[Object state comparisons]
········
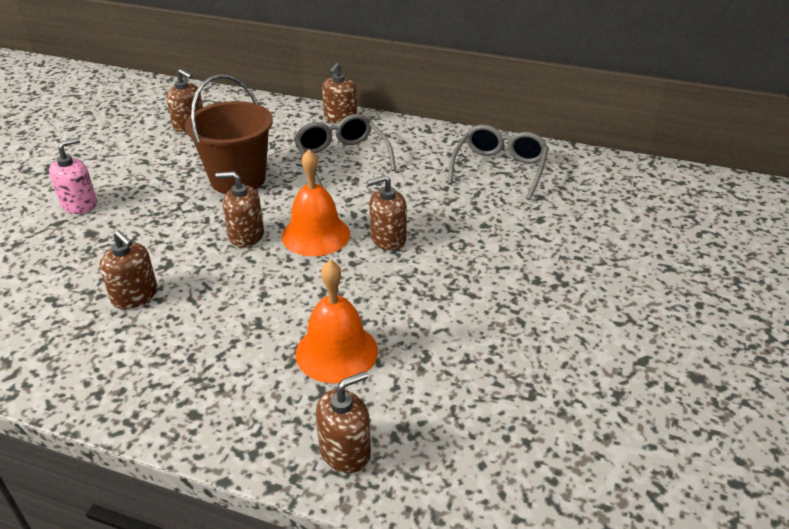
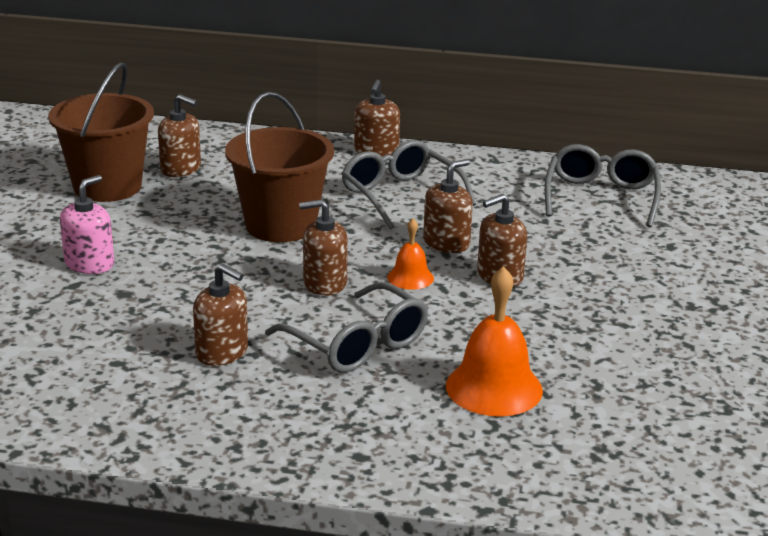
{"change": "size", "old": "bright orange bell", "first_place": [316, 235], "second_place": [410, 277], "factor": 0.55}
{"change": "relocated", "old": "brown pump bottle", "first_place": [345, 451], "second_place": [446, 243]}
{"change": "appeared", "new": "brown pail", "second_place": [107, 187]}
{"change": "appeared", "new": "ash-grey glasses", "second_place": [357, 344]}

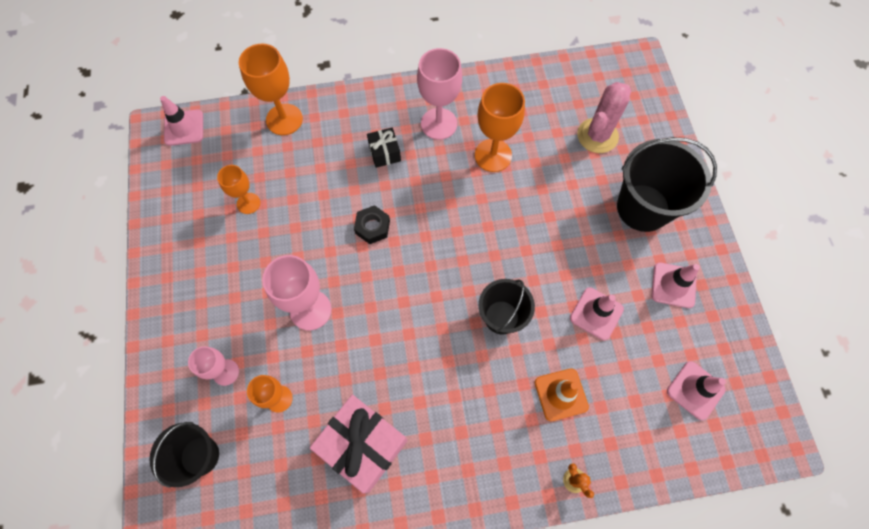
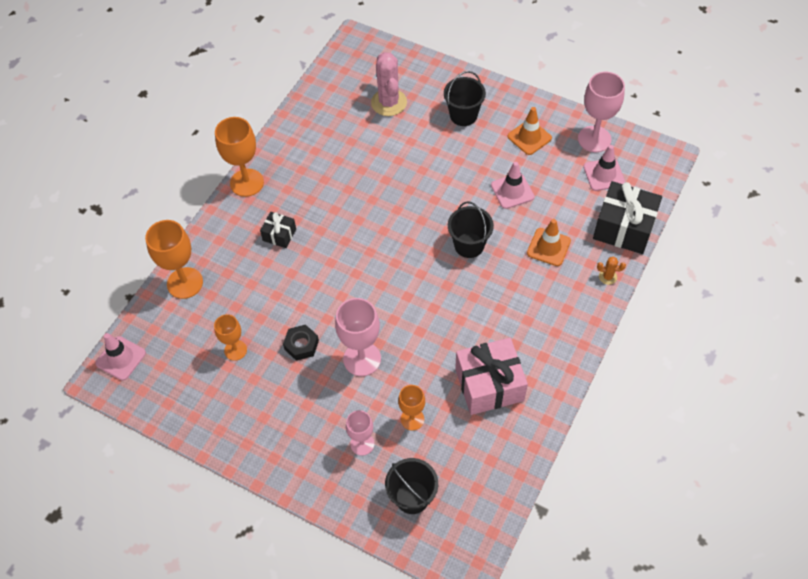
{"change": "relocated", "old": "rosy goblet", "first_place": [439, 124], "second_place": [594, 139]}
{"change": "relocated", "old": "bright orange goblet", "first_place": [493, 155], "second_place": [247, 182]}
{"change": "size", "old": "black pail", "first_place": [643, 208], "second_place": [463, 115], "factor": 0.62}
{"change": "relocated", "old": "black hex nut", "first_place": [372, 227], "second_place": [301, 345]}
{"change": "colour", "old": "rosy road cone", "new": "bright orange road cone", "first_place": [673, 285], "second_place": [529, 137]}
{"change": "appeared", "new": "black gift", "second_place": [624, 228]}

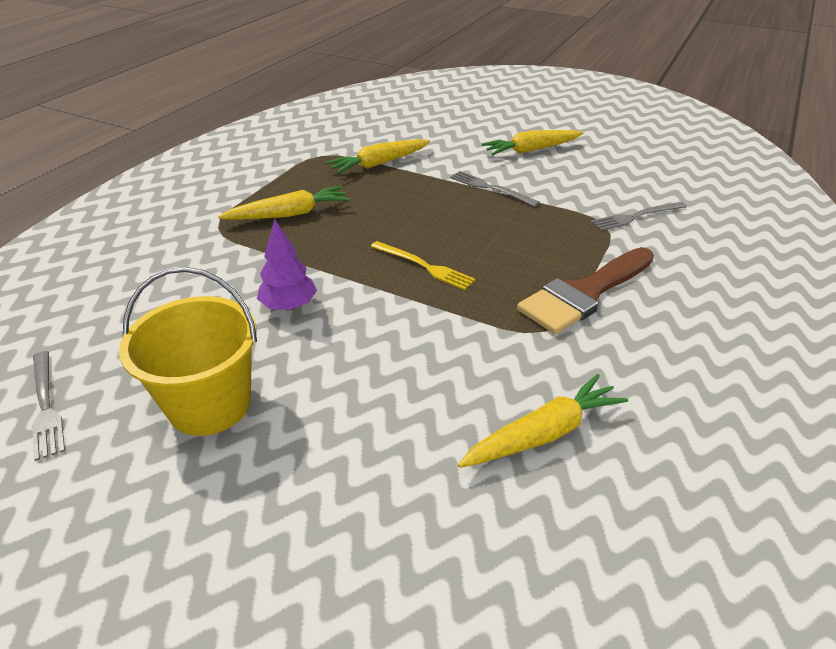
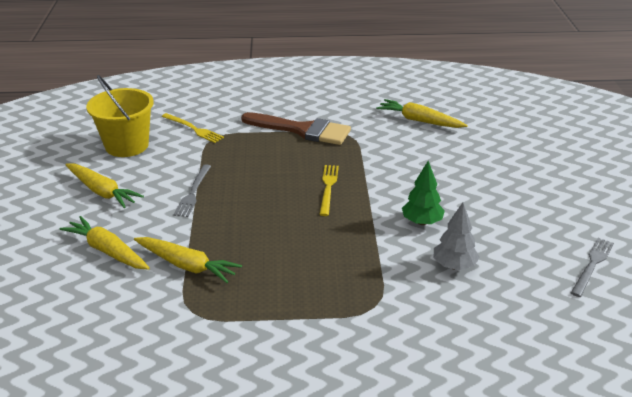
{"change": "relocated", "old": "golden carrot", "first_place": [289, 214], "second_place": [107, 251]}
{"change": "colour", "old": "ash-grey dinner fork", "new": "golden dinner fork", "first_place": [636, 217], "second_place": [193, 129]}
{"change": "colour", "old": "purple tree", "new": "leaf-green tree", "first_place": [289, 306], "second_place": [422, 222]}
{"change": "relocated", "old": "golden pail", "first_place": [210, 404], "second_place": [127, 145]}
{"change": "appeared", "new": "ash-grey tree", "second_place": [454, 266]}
········
## DESCRIPTION OF THE TASK:
Return each line of the data above that includes the word "goblet".

## ANSWER TO THE EXERCISE:
{"change": "relocated", "old": "rosy goblet", "first_place": [439, 124], "second_place": [594, 139]}
{"change": "relocated", "old": "bright orange goblet", "first_place": [493, 155], "second_place": [247, 182]}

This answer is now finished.